### RECORDS FOR THIS TASK
Start

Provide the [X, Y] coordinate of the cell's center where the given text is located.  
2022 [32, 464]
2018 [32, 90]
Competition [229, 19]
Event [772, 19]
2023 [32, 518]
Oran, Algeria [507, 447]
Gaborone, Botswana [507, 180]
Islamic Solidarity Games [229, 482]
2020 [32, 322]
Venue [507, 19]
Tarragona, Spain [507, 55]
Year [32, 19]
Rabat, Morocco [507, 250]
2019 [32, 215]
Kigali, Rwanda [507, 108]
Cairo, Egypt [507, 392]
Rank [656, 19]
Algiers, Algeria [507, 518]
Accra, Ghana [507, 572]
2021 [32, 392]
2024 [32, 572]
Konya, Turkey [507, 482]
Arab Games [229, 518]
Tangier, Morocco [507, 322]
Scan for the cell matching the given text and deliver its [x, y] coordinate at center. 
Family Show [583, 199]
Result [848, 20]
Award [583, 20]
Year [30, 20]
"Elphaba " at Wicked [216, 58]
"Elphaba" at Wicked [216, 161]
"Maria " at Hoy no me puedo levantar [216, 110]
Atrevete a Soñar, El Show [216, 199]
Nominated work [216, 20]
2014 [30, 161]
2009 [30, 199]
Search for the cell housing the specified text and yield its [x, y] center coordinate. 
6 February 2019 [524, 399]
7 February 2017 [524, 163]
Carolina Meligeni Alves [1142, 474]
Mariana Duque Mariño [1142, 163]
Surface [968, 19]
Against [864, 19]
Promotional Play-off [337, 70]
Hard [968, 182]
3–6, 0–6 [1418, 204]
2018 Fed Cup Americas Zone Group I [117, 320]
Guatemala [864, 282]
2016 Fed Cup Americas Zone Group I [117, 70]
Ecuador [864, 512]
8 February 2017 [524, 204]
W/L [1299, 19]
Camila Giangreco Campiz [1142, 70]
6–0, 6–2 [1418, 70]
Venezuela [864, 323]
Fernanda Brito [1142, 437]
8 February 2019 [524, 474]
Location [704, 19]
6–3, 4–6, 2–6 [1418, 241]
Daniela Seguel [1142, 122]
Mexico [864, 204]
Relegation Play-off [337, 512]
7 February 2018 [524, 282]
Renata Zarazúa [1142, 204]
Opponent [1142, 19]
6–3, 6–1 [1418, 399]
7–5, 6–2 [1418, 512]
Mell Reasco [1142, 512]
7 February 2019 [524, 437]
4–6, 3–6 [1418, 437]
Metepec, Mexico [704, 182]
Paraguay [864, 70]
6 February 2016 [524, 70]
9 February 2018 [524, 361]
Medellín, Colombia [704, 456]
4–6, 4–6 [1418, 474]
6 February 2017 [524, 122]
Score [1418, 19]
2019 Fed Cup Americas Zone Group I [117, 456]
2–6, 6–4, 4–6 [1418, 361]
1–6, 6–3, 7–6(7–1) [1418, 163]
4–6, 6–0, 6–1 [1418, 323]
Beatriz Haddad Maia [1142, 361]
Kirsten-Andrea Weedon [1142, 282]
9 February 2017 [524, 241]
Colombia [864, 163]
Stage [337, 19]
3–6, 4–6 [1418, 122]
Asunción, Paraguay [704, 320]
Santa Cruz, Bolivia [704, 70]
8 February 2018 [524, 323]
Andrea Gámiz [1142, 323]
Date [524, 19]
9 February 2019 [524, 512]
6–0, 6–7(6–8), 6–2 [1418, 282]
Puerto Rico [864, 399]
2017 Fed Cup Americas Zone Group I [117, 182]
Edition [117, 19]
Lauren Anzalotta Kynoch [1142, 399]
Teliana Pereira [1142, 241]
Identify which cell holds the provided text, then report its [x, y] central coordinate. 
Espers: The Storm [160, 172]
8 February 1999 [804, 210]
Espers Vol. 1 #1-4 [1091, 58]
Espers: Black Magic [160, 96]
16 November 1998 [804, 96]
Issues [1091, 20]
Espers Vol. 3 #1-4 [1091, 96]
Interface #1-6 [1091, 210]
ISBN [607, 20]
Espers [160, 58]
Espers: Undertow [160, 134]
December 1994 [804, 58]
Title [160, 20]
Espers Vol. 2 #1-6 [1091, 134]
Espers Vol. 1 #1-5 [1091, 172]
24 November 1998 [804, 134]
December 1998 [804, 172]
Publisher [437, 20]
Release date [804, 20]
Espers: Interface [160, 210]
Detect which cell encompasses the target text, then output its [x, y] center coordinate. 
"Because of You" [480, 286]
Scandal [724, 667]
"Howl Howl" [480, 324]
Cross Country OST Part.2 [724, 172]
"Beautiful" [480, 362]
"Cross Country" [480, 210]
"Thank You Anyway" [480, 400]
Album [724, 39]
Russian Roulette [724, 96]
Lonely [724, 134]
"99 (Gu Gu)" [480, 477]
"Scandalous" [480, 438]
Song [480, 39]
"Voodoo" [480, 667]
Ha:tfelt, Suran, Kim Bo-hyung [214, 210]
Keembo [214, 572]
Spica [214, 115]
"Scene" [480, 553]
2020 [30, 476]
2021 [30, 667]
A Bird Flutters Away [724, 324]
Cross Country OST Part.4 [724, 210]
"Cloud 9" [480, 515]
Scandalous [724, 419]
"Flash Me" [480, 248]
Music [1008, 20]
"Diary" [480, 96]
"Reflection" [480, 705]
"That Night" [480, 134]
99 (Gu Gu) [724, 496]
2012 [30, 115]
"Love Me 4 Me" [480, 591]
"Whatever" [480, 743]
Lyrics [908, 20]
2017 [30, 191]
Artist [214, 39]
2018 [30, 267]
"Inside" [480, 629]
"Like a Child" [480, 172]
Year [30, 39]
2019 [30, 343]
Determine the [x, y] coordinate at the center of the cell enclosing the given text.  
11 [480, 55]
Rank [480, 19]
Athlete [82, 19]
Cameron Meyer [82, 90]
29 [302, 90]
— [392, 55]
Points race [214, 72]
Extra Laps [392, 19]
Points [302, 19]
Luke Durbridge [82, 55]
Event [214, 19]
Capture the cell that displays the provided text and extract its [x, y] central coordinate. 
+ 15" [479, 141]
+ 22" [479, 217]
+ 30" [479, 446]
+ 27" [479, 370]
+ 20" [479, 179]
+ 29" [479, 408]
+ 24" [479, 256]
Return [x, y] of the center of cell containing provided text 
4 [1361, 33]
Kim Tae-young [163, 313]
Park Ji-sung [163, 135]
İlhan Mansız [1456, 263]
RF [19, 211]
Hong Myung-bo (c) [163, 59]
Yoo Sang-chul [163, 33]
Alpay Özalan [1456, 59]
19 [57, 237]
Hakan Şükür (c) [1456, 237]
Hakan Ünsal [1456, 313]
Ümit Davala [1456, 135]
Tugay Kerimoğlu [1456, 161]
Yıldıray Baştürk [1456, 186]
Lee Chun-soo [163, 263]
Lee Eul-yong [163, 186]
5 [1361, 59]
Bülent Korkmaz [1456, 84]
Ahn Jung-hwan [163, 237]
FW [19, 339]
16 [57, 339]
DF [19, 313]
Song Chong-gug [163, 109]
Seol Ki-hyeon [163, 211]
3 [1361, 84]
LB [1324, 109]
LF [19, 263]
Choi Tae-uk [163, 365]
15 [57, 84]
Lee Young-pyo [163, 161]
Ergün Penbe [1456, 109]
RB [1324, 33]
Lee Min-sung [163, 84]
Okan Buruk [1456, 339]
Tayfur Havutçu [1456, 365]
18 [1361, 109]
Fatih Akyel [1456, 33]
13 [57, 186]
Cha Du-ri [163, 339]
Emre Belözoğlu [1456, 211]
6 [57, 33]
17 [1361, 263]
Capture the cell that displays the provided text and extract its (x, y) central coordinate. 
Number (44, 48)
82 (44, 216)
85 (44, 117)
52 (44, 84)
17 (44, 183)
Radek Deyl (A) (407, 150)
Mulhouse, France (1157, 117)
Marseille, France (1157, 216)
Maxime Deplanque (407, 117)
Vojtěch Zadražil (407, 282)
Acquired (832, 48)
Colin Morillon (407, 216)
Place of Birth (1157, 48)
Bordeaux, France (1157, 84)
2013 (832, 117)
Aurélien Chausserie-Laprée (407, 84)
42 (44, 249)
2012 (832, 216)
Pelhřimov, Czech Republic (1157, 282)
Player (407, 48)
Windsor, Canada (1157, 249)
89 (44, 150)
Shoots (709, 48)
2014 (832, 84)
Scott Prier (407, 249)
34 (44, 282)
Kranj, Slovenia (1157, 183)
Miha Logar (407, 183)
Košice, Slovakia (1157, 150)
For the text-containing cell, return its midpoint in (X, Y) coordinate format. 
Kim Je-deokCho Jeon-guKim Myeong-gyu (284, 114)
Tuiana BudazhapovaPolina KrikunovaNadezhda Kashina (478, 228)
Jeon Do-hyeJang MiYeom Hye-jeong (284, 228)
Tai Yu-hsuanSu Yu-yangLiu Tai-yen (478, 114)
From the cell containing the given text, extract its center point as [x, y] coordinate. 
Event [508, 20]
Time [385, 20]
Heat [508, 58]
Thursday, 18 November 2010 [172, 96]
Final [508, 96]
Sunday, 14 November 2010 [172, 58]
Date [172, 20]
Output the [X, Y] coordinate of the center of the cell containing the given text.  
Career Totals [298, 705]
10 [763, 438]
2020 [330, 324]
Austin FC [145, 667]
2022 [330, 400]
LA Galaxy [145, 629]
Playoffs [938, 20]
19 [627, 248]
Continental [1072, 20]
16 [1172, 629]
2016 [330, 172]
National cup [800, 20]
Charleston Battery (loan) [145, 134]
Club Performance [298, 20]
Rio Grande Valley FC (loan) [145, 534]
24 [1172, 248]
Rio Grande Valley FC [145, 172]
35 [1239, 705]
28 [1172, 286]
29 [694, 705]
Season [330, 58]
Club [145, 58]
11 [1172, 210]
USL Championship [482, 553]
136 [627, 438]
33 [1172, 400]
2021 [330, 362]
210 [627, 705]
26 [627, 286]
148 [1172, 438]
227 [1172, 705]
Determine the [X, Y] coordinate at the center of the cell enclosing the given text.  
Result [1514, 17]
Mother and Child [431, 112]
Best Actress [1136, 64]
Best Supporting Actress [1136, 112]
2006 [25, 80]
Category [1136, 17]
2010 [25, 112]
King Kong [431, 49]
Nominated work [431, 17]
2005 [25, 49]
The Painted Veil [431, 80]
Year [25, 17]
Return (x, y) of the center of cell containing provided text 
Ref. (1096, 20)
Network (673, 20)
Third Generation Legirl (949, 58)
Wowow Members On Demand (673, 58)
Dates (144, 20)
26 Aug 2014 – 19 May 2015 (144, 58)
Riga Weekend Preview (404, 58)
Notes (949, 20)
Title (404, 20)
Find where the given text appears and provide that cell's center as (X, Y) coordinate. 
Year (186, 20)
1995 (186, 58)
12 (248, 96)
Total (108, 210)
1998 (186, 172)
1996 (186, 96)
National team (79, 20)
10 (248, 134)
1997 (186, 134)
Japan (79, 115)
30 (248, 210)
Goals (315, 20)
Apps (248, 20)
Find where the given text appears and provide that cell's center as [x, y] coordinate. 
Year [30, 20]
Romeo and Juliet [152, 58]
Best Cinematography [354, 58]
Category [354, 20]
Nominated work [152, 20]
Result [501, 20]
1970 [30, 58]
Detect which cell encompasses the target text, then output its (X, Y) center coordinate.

End

### SHORT TASK
Reproduce the items word for word, beginning with the very first line and stopping after the line that contains "Paraguay [864, 70]", including that line.

### EXERCISE ANSWER
Provide the [X, Y] coordinate of the cell's center where the given text is located.  
2022 [32, 464]
2018 [32, 90]
Competition [229, 19]
Event [772, 19]
2023 [32, 518]
Oran, Algeria [507, 447]
Gaborone, Botswana [507, 180]
Islamic Solidarity Games [229, 482]
2020 [32, 322]
Venue [507, 19]
Tarragona, Spain [507, 55]
Year [32, 19]
Rabat, Morocco [507, 250]
2019 [32, 215]
Kigali, Rwanda [507, 108]
Cairo, Egypt [507, 392]
Rank [656, 19]
Algiers, Algeria [507, 518]
Accra, Ghana [507, 572]
2021 [32, 392]
2024 [32, 572]
Konya, Turkey [507, 482]
Arab Games [229, 518]
Tangier, Morocco [507, 322]
Scan for the cell matching the given text and deliver its [x, y] coordinate at center. 
Family Show [583, 199]
Result [848, 20]
Award [583, 20]
Year [30, 20]
"Elphaba " at Wicked [216, 58]
"Elphaba" at Wicked [216, 161]
"Maria " at Hoy no me puedo levantar [216, 110]
Atrevete a Soñar, El Show [216, 199]
Nominated work [216, 20]
2014 [30, 161]
2009 [30, 199]
Search for the cell housing the specified text and yield its [x, y] center coordinate. 
6 February 2019 [524, 399]
7 February 2017 [524, 163]
Carolina Meligeni Alves [1142, 474]
Mariana Duque Mariño [1142, 163]
Surface [968, 19]
Against [864, 19]
Promotional Play-off [337, 70]
Hard [968, 182]
3–6, 0–6 [1418, 204]
2018 Fed Cup Americas Zone Group I [117, 320]
Guatemala [864, 282]
2016 Fed Cup Americas Zone Group I [117, 70]
Ecuador [864, 512]
8 February 2017 [524, 204]
W/L [1299, 19]
Camila Giangreco Campiz [1142, 70]
6–0, 6–2 [1418, 70]
Venezuela [864, 323]
Fernanda Brito [1142, 437]
8 February 2019 [524, 474]
Location [704, 19]
6–3, 4–6, 2–6 [1418, 241]
Daniela Seguel [1142, 122]
Mexico [864, 204]
Relegation Play-off [337, 512]
7 February 2018 [524, 282]
Renata Zarazúa [1142, 204]
Opponent [1142, 19]
6–3, 6–1 [1418, 399]
7–5, 6–2 [1418, 512]
Mell Reasco [1142, 512]
7 February 2019 [524, 437]
4–6, 3–6 [1418, 437]
Metepec, Mexico [704, 182]
Paraguay [864, 70]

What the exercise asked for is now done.